WHAT NEEDS TO BE DONE:
Please print nothing but the lines from the one with "U24: AND 74LS08" to the last line of the records below, and omit pictures.
#### DATA RECORDS
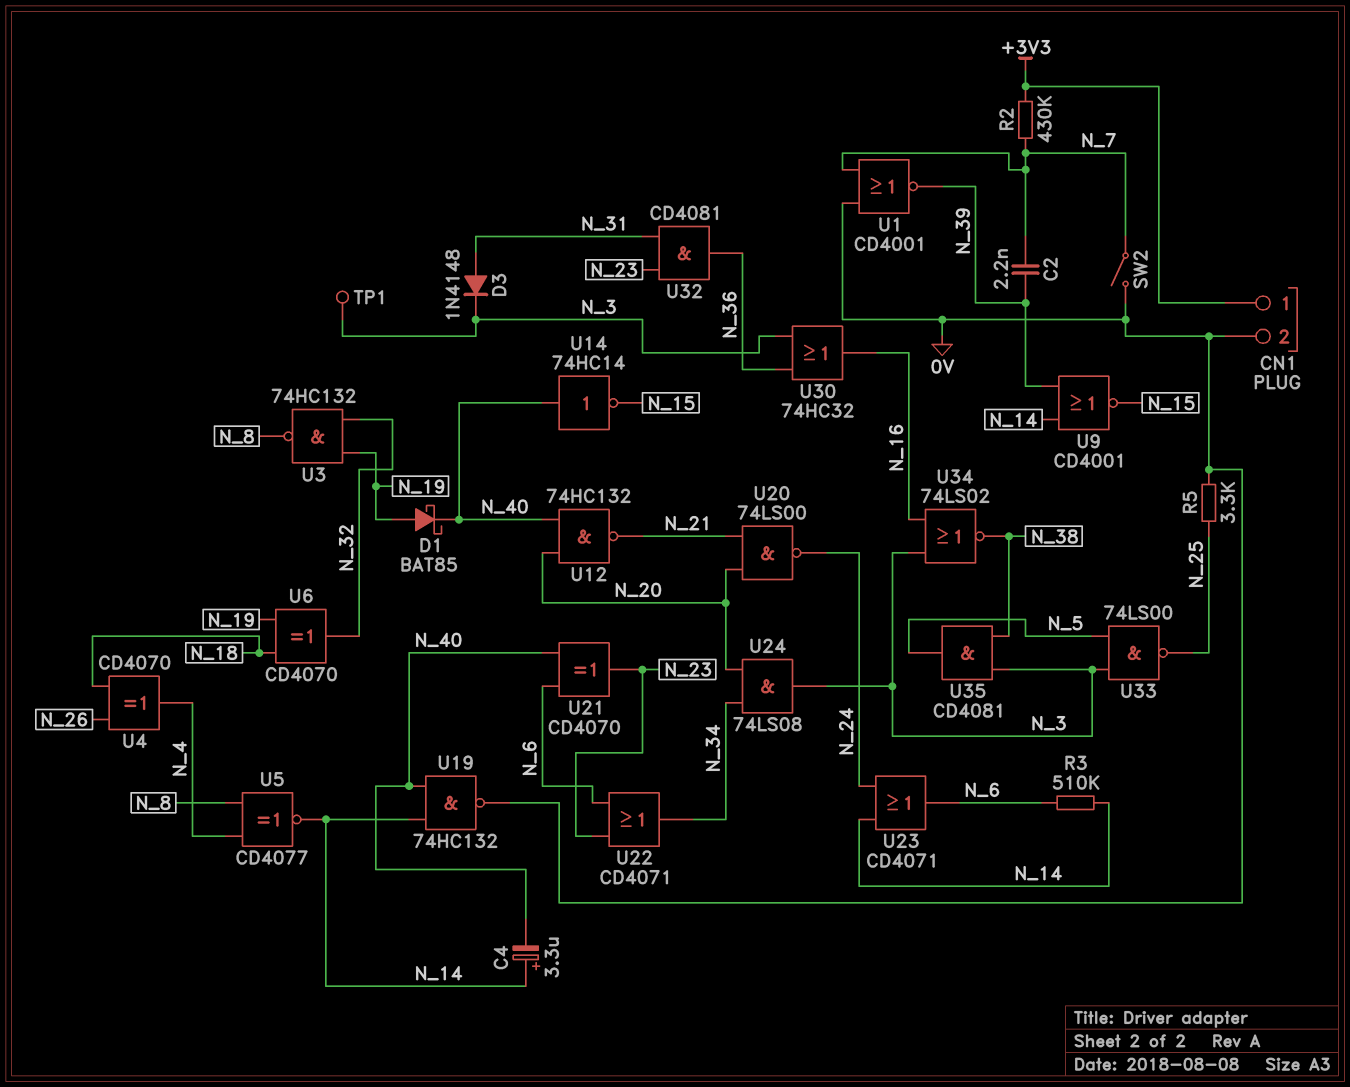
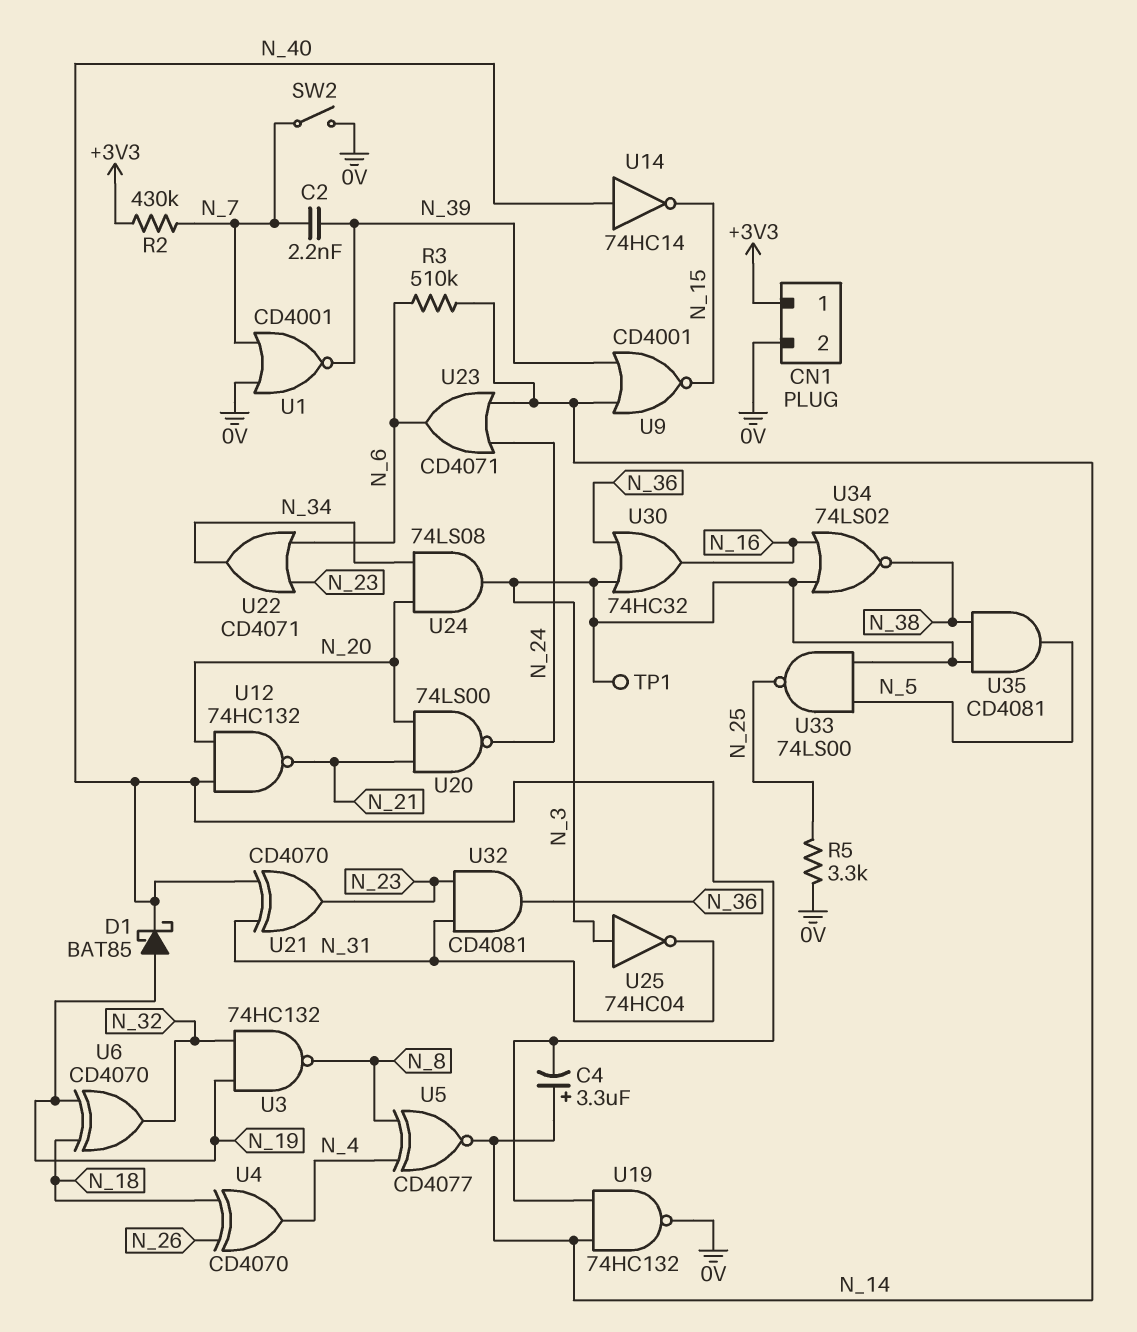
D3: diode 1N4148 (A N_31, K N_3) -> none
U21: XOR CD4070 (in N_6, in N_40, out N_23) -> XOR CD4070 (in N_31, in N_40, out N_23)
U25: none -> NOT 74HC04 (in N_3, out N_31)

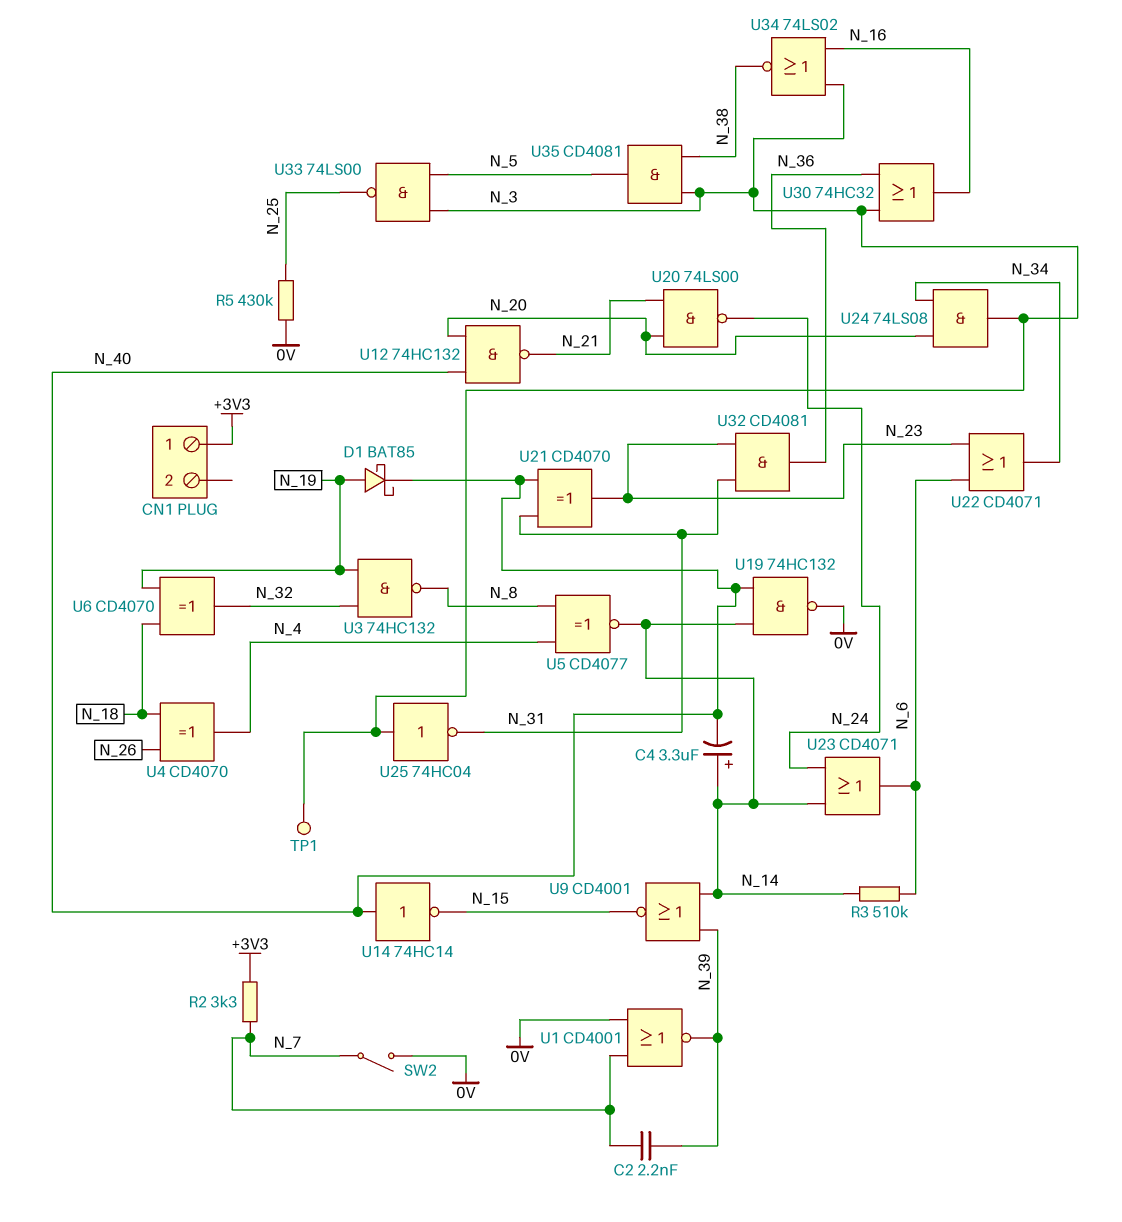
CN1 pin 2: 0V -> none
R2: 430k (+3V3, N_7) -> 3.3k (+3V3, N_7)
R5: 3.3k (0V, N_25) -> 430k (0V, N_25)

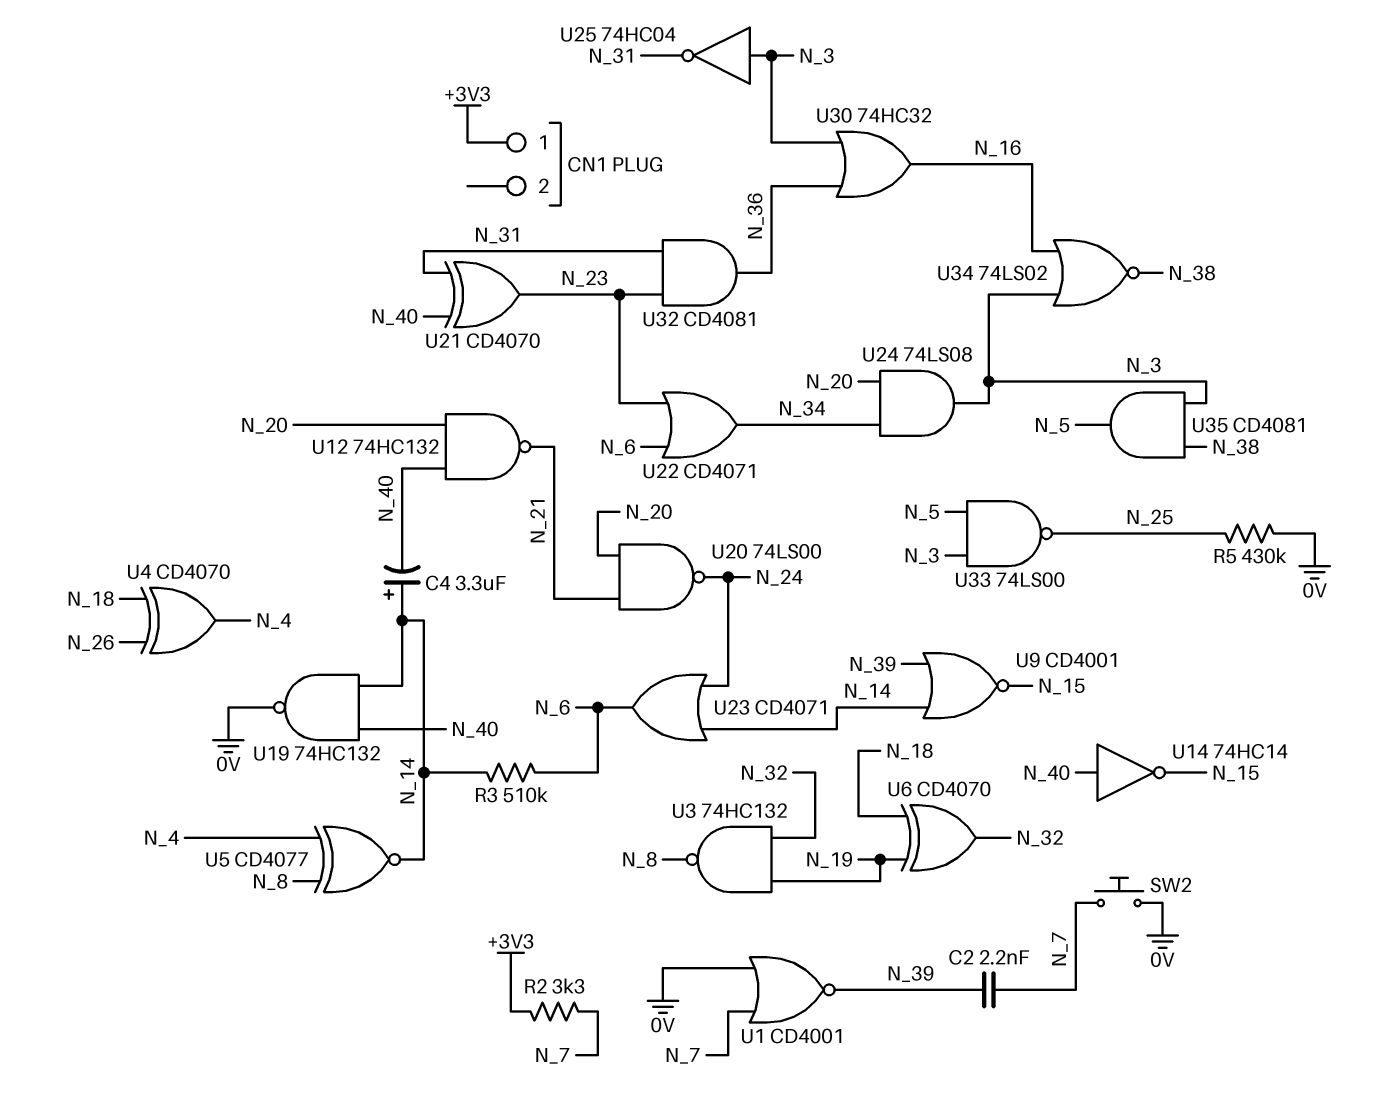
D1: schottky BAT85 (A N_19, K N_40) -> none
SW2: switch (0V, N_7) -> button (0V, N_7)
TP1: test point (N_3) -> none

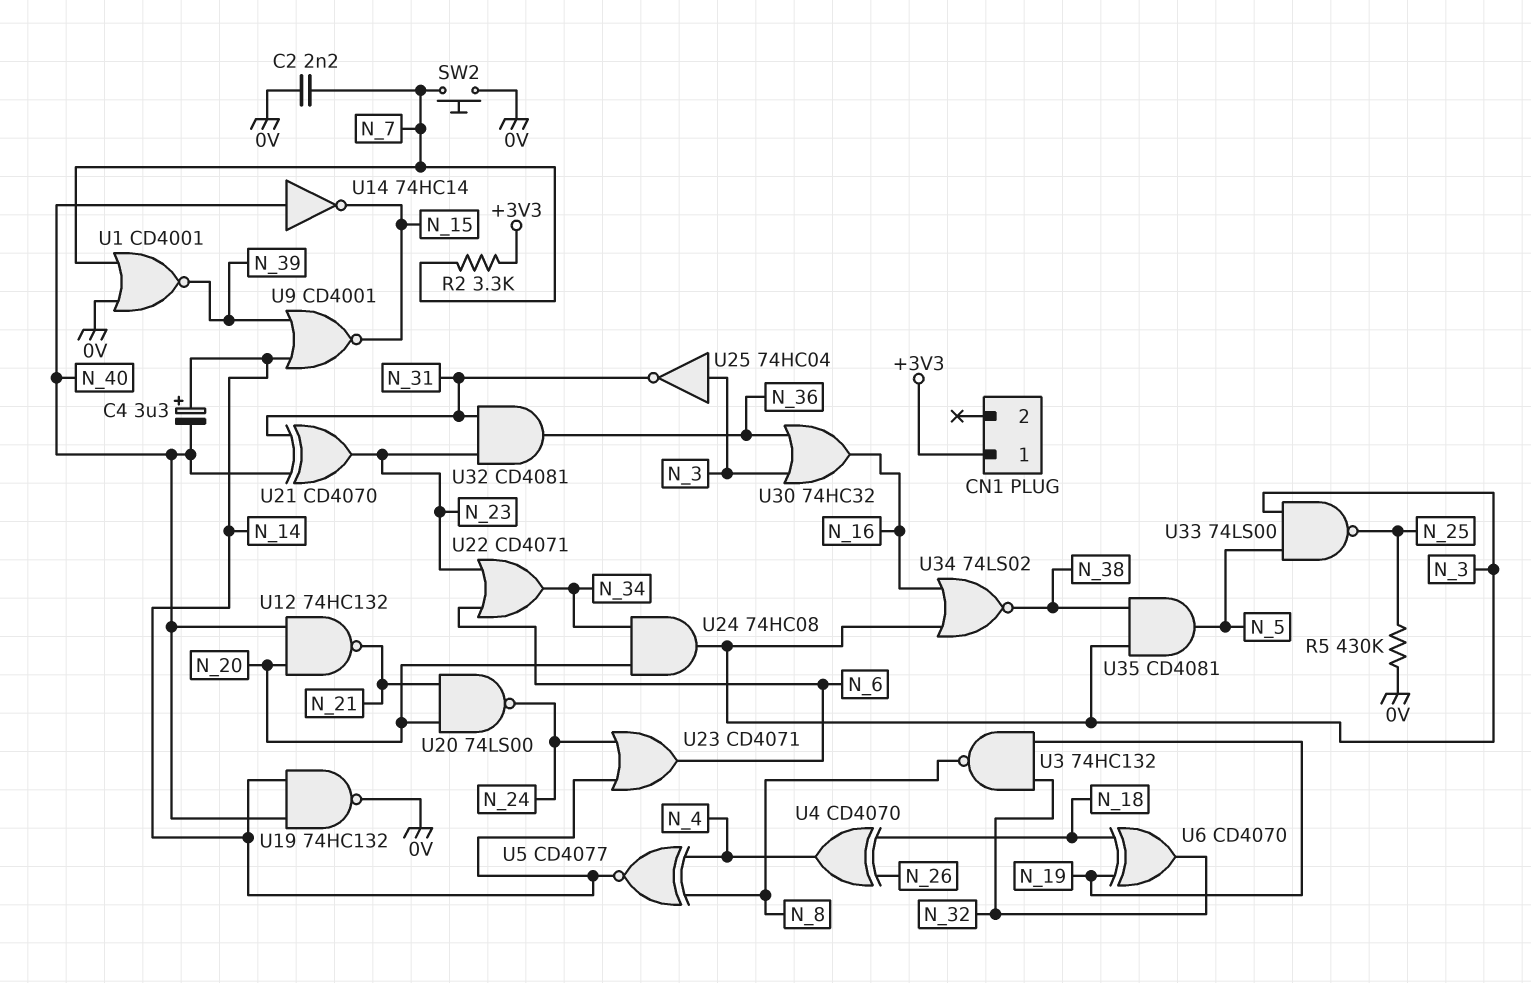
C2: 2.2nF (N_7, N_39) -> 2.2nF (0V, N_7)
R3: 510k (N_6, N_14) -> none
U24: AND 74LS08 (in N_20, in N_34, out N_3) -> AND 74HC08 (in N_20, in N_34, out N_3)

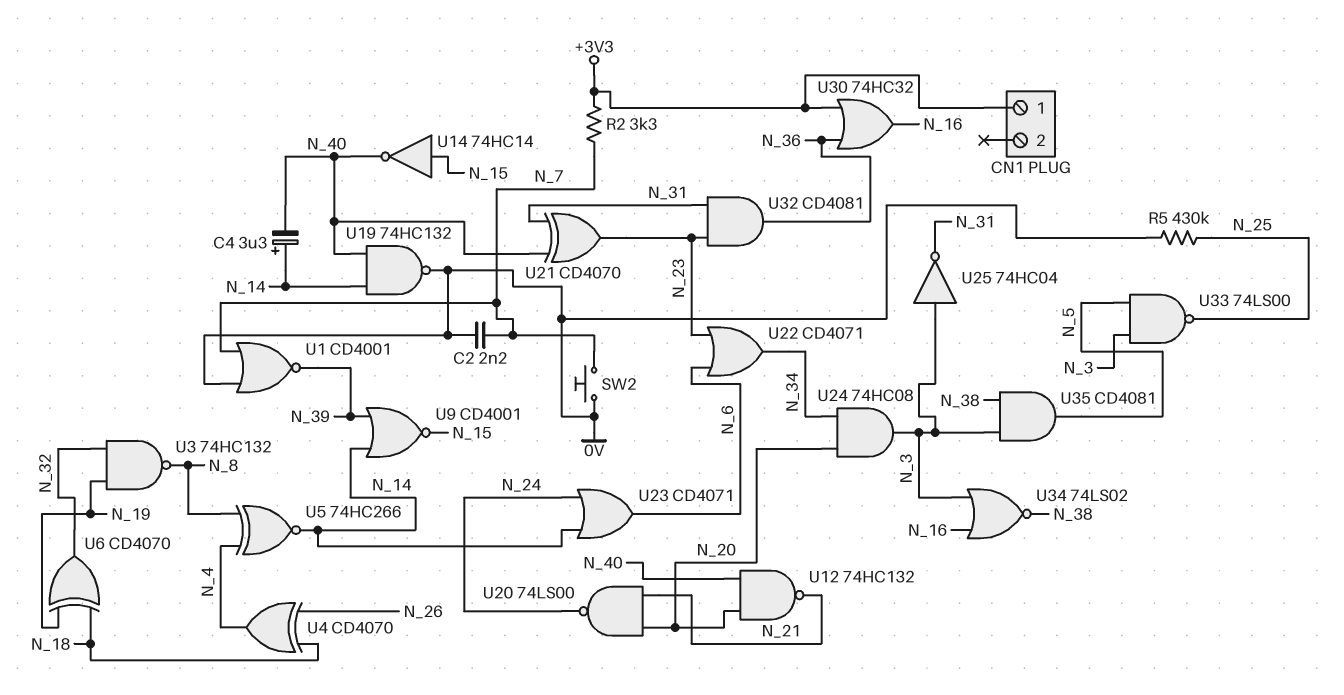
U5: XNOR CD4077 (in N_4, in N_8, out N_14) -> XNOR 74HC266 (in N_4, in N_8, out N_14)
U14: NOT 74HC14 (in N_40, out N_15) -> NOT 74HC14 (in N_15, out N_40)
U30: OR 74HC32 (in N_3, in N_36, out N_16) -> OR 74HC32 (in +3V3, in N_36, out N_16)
########
TASK OUTPUT:
U24: AND 74LS08 (in N_20, in N_34, out N_3) -> AND 74HC08 (in N_20, in N_34, out N_3)

U5: XNOR CD4077 (in N_4, in N_8, out N_14) -> XNOR 74HC266 (in N_4, in N_8, out N_14)
U14: NOT 74HC14 (in N_40, out N_15) -> NOT 74HC14 (in N_15, out N_40)
U30: OR 74HC32 (in N_3, in N_36, out N_16) -> OR 74HC32 (in +3V3, in N_36, out N_16)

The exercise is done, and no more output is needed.